DATA EXTRACT —
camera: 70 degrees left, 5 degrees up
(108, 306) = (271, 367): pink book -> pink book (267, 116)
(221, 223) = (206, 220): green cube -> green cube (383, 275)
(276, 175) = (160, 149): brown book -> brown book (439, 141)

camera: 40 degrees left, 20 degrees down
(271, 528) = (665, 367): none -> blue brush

--

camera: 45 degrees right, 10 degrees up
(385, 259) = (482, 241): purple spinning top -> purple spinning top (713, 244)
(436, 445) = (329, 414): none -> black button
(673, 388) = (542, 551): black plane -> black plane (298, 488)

...

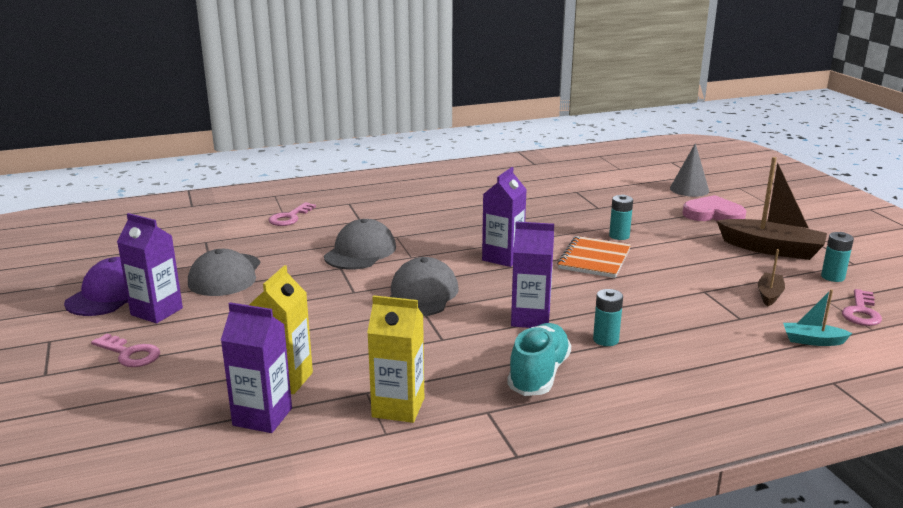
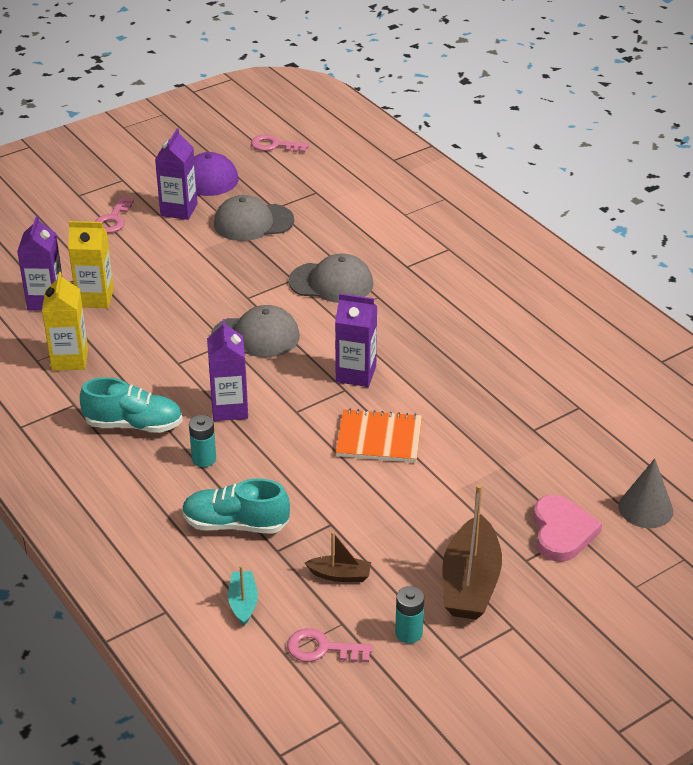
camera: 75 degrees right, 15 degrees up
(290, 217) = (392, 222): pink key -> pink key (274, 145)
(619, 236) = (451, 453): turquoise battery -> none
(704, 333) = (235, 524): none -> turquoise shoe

EXERCISE AIM —
Return exactly the lines above from the line that has "camera: 40 degrees left, 20 degrees down" through the line that has "(271, 528) = (665, 367): none -> blue brush", inclusive, and nothing else.

RESULT —
camera: 40 degrees left, 20 degrees down
(271, 528) = (665, 367): none -> blue brush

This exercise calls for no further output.